╭─ Records for this task
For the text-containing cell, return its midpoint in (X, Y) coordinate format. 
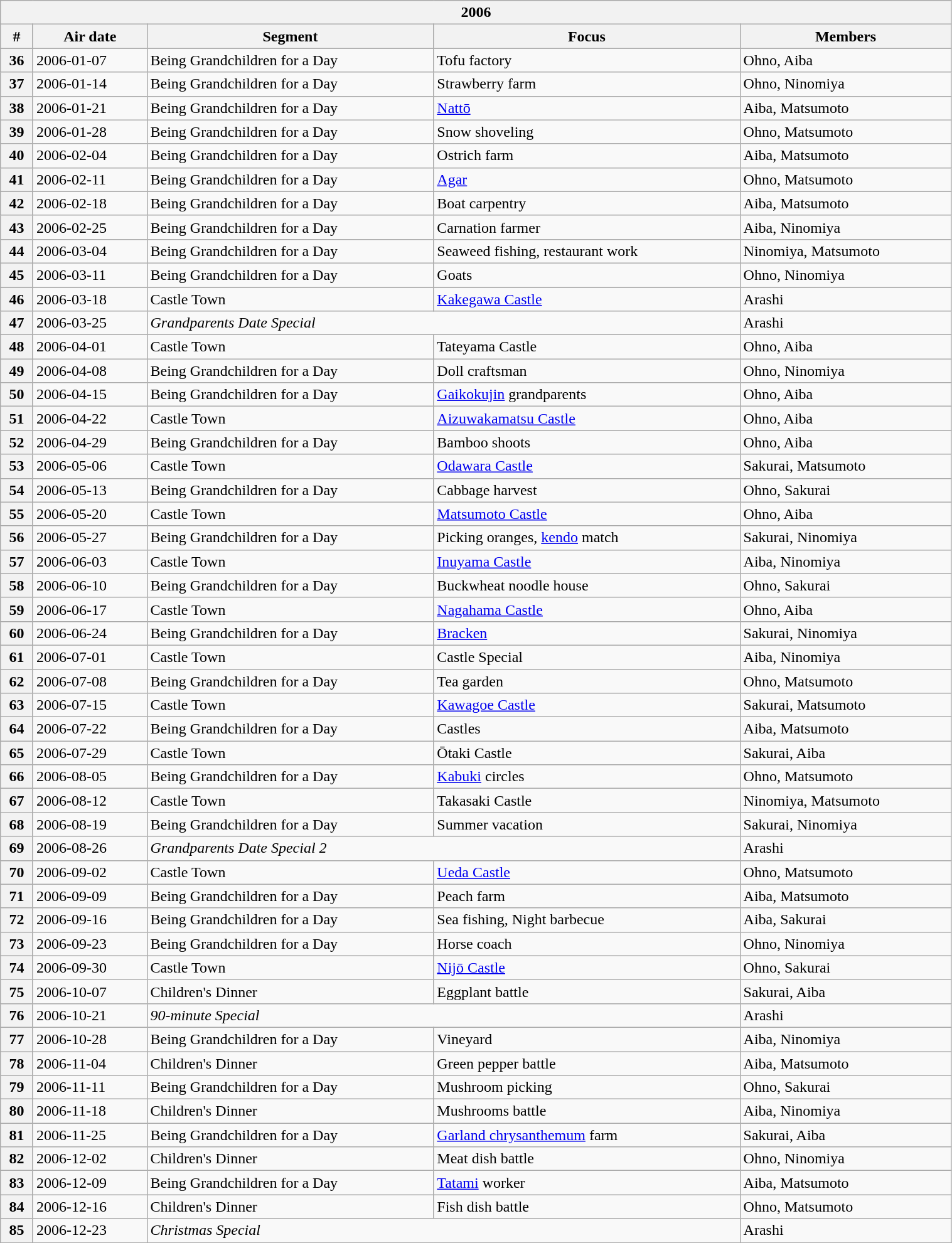
76 (17, 1015)
2006-07-01 (90, 657)
2006-12-02 (90, 1159)
2006-04-08 (90, 371)
Cabbage harvest (587, 490)
57 (17, 562)
2006-05-20 (90, 514)
85 (17, 1231)
Nagahama Castle (587, 609)
68 (17, 825)
Seaweed fishing, restaurant work (587, 251)
Odawara Castle (587, 466)
Nijō Castle (587, 968)
84 (17, 1207)
Carnation farmer (587, 227)
45 (17, 275)
78 (17, 1064)
2006-09-23 (90, 944)
Peach farm (587, 896)
48 (17, 347)
51 (17, 419)
Focus (587, 36)
47 (17, 323)
Snow shoveling (587, 132)
Strawberry farm (587, 84)
2006-03-18 (90, 299)
2006-10-07 (90, 992)
42 (17, 203)
2006-03-04 (90, 251)
2006-06-17 (90, 609)
Vineyard (587, 1039)
2006-11-11 (90, 1088)
2006-09-09 (90, 896)
2006-12-09 (90, 1183)
44 (17, 251)
Takasaki Castle (587, 801)
2006-02-04 (90, 156)
Goats (587, 275)
40 (17, 156)
64 (17, 729)
2006-06-03 (90, 562)
66 (17, 777)
Eggplant battle (587, 992)
70 (17, 872)
2006-02-18 (90, 203)
58 (17, 586)
2006-05-06 (90, 466)
Gaikokujin grandparents (587, 395)
81 (17, 1135)
63 (17, 705)
83 (17, 1183)
Garland chrysanthemum farm (587, 1135)
Grandparents Date Special (443, 323)
82 (17, 1159)
71 (17, 896)
2006-07-22 (90, 729)
Castle Special (587, 657)
2006-06-24 (90, 633)
2006-01-14 (90, 84)
43 (17, 227)
Nattō (587, 108)
79 (17, 1088)
Christmas Special (443, 1231)
2006-07-08 (90, 681)
2006-08-26 (90, 848)
90-minute Special (443, 1015)
46 (17, 299)
Tateyama Castle (587, 347)
73 (17, 944)
Aizuwakamatsu Castle (587, 419)
Members (846, 36)
2006-10-21 (90, 1015)
2006-09-30 (90, 968)
56 (17, 538)
Kabuki circles (587, 777)
36 (17, 60)
Horse coach (587, 944)
Tofu factory (587, 60)
41 (17, 179)
Ōtaki Castle (587, 753)
80 (17, 1111)
60 (17, 633)
Green pepper battle (587, 1064)
59 (17, 609)
37 (17, 84)
Picking oranges, kendo match (587, 538)
2006-06-10 (90, 586)
52 (17, 442)
Air date (90, 36)
Kawagoe Castle (587, 705)
Summer vacation (587, 825)
Ostrich farm (587, 156)
67 (17, 801)
Bamboo shoots (587, 442)
2006-02-25 (90, 227)
2006-11-25 (90, 1135)
2006-01-07 (90, 60)
Meat dish battle (587, 1159)
Mushroom picking (587, 1088)
Bracken (587, 633)
49 (17, 371)
50 (17, 395)
69 (17, 848)
38 (17, 108)
2006-04-22 (90, 419)
2006-12-16 (90, 1207)
2006-05-27 (90, 538)
2006-11-04 (90, 1064)
2006-04-29 (90, 442)
Matsumoto Castle (587, 514)
Fish dish battle (587, 1207)
Mushrooms battle (587, 1111)
2006 (476, 13)
# (17, 36)
Agar (587, 179)
2006-12-23 (90, 1231)
2006-04-01 (90, 347)
2006-07-29 (90, 753)
2006-11-18 (90, 1111)
Inuyama Castle (587, 562)
Grandparents Date Special 2 (443, 848)
54 (17, 490)
2006-01-21 (90, 108)
2006-08-19 (90, 825)
2006-09-02 (90, 872)
Tatami worker (587, 1183)
Segment (290, 36)
2006-02-11 (90, 179)
2006-01-28 (90, 132)
2006-07-15 (90, 705)
Boat carpentry (587, 203)
55 (17, 514)
2006-04-15 (90, 395)
2006-03-11 (90, 275)
Sea fishing, Night barbecue (587, 920)
53 (17, 466)
62 (17, 681)
65 (17, 753)
2006-05-13 (90, 490)
61 (17, 657)
2006-10-28 (90, 1039)
Doll craftsman (587, 371)
75 (17, 992)
39 (17, 132)
74 (17, 968)
77 (17, 1039)
2006-03-25 (90, 323)
2006-08-05 (90, 777)
2006-08-12 (90, 801)
2006-09-16 (90, 920)
Buckwheat noodle house (587, 586)
Tea garden (587, 681)
Aiba, Sakurai (846, 920)
72 (17, 920)
Kakegawa Castle (587, 299)
Castles (587, 729)
Ueda Castle (587, 872)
╰─
*Aim*. Copy the whole listing above line for line without changing anything, and leave the picture out of your copy.

*Output of the task*.
For the text-containing cell, return its midpoint in (X, Y) coordinate format. 
76 (17, 1015)
2006-07-01 (90, 657)
2006-12-02 (90, 1159)
2006-04-08 (90, 371)
Cabbage harvest (587, 490)
57 (17, 562)
2006-05-20 (90, 514)
85 (17, 1231)
Nagahama Castle (587, 609)
68 (17, 825)
Seaweed fishing, restaurant work (587, 251)
Odawara Castle (587, 466)
Nijō Castle (587, 968)
84 (17, 1207)
Carnation farmer (587, 227)
45 (17, 275)
78 (17, 1064)
2006-09-23 (90, 944)
Peach farm (587, 896)
48 (17, 347)
51 (17, 419)
Focus (587, 36)
47 (17, 323)
Snow shoveling (587, 132)
Strawberry farm (587, 84)
2006-03-18 (90, 299)
2006-10-07 (90, 992)
42 (17, 203)
2006-03-04 (90, 251)
2006-06-17 (90, 609)
Vineyard (587, 1039)
2006-11-11 (90, 1088)
2006-09-09 (90, 896)
2006-12-09 (90, 1183)
44 (17, 251)
Takasaki Castle (587, 801)
2006-02-04 (90, 156)
Goats (587, 275)
40 (17, 156)
64 (17, 729)
2006-06-03 (90, 562)
66 (17, 777)
Eggplant battle (587, 992)
70 (17, 872)
2006-02-18 (90, 203)
58 (17, 586)
2006-05-06 (90, 466)
Gaikokujin grandparents (587, 395)
81 (17, 1135)
63 (17, 705)
83 (17, 1183)
Garland chrysanthemum farm (587, 1135)
Grandparents Date Special (443, 323)
82 (17, 1159)
71 (17, 896)
2006-07-22 (90, 729)
Castle Special (587, 657)
2006-06-24 (90, 633)
2006-01-14 (90, 84)
43 (17, 227)
Nattō (587, 108)
79 (17, 1088)
Christmas Special (443, 1231)
2006-07-08 (90, 681)
2006-08-26 (90, 848)
90-minute Special (443, 1015)
46 (17, 299)
Tateyama Castle (587, 347)
73 (17, 944)
Aizuwakamatsu Castle (587, 419)
Members (846, 36)
2006-10-21 (90, 1015)
2006-09-30 (90, 968)
56 (17, 538)
Kabuki circles (587, 777)
36 (17, 60)
Horse coach (587, 944)
Tofu factory (587, 60)
41 (17, 179)
Ōtaki Castle (587, 753)
80 (17, 1111)
60 (17, 633)
Green pepper battle (587, 1064)
59 (17, 609)
37 (17, 84)
Picking oranges, kendo match (587, 538)
2006-06-10 (90, 586)
52 (17, 442)
Air date (90, 36)
Kawagoe Castle (587, 705)
Summer vacation (587, 825)
Ostrich farm (587, 156)
67 (17, 801)
Bamboo shoots (587, 442)
2006-02-25 (90, 227)
2006-11-25 (90, 1135)
2006-01-07 (90, 60)
Meat dish battle (587, 1159)
Mushroom picking (587, 1088)
Bracken (587, 633)
49 (17, 371)
50 (17, 395)
69 (17, 848)
38 (17, 108)
2006-04-22 (90, 419)
2006-12-16 (90, 1207)
2006-05-27 (90, 538)
2006-11-04 (90, 1064)
2006-04-29 (90, 442)
Matsumoto Castle (587, 514)
Fish dish battle (587, 1207)
Mushrooms battle (587, 1111)
2006 (476, 13)
# (17, 36)
Agar (587, 179)
2006-12-23 (90, 1231)
2006-04-01 (90, 347)
2006-07-29 (90, 753)
2006-11-18 (90, 1111)
Inuyama Castle (587, 562)
Grandparents Date Special 2 (443, 848)
54 (17, 490)
2006-01-21 (90, 108)
2006-08-19 (90, 825)
2006-09-02 (90, 872)
Tatami worker (587, 1183)
Segment (290, 36)
2006-02-11 (90, 179)
2006-01-28 (90, 132)
2006-07-15 (90, 705)
Boat carpentry (587, 203)
55 (17, 514)
2006-04-15 (90, 395)
2006-03-11 (90, 275)
Sea fishing, Night barbecue (587, 920)
53 (17, 466)
62 (17, 681)
65 (17, 753)
2006-05-13 (90, 490)
61 (17, 657)
2006-10-28 (90, 1039)
Doll craftsman (587, 371)
75 (17, 992)
39 (17, 132)
74 (17, 968)
77 (17, 1039)
2006-03-25 (90, 323)
2006-08-05 (90, 777)
2006-08-12 (90, 801)
2006-09-16 (90, 920)
Buckwheat noodle house (587, 586)
Tea garden (587, 681)
Aiba, Sakurai (846, 920)
72 (17, 920)
Kakegawa Castle (587, 299)
Castles (587, 729)
Ueda Castle (587, 872)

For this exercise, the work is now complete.